*** Data extracts ***

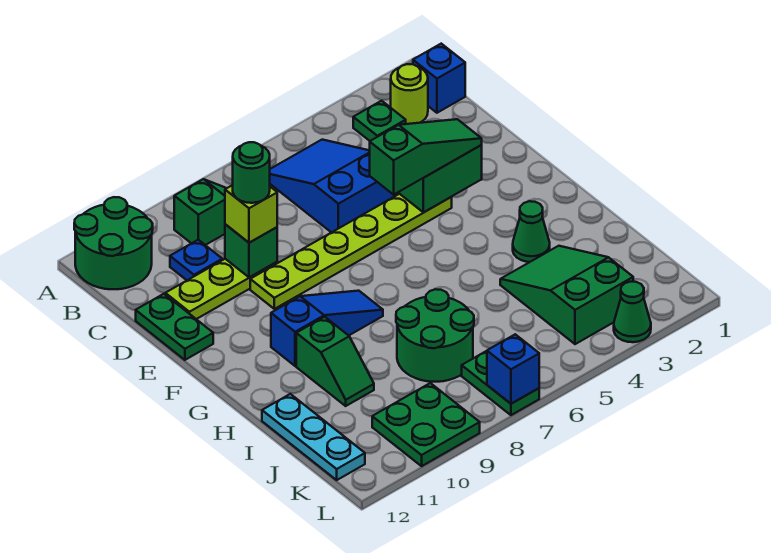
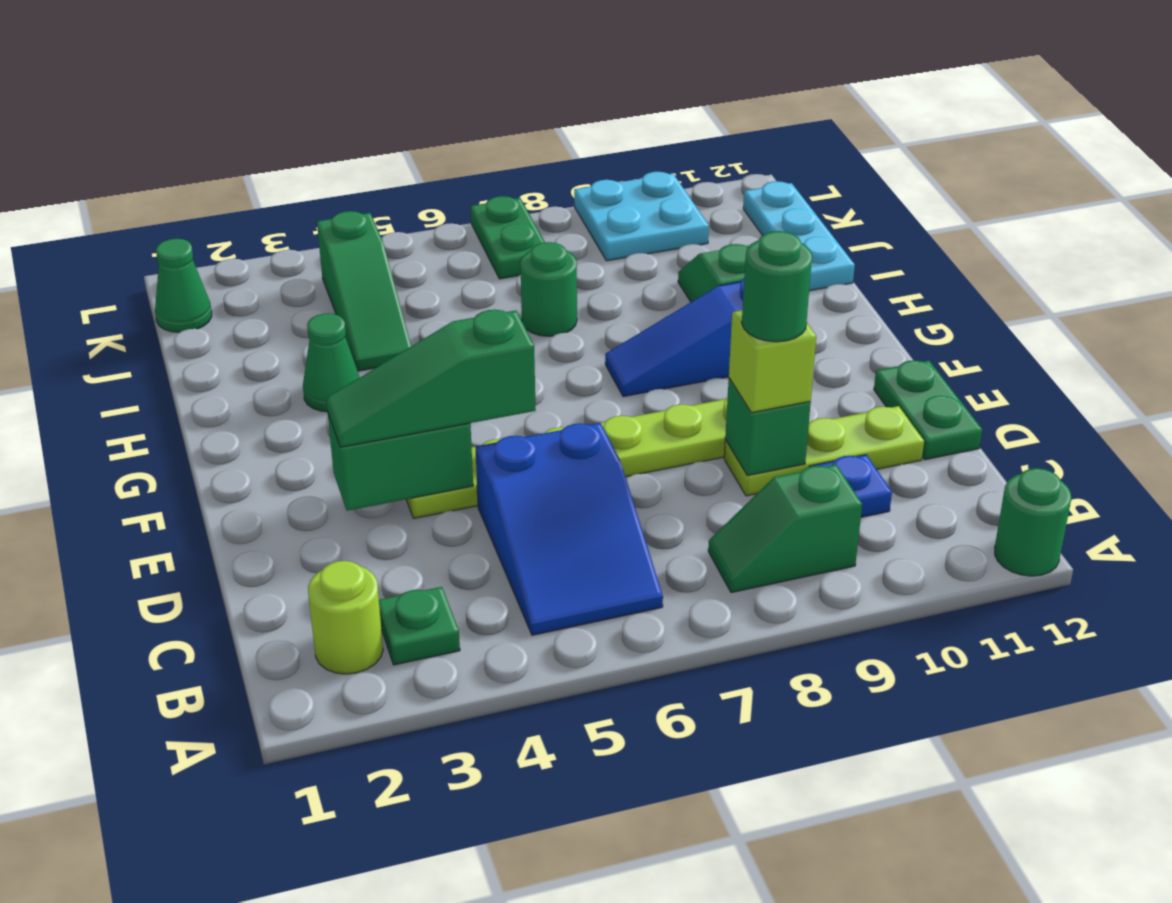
green round brick A11:B12 level 1 -> green round brick A12 level 1
blue brick B1 level 1 -> none
green slope I3:K4 level 1 top K -> green slope I4:K4 level 1 top K
green round brick I7:J8 level 1 -> green round brick I7 level 1
green plate K9:L10 level 1 -> cyan plate K9:L10 level 1
green cone L3 level 1 -> green cone K1 level 1
blue brick L7 level 2 -> none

*** End of Data extracts ***

Brief
Above are the records; copy each line from them that includes the string "blue".

Your response
blue brick B1 level 1 -> none
blue brick L7 level 2 -> none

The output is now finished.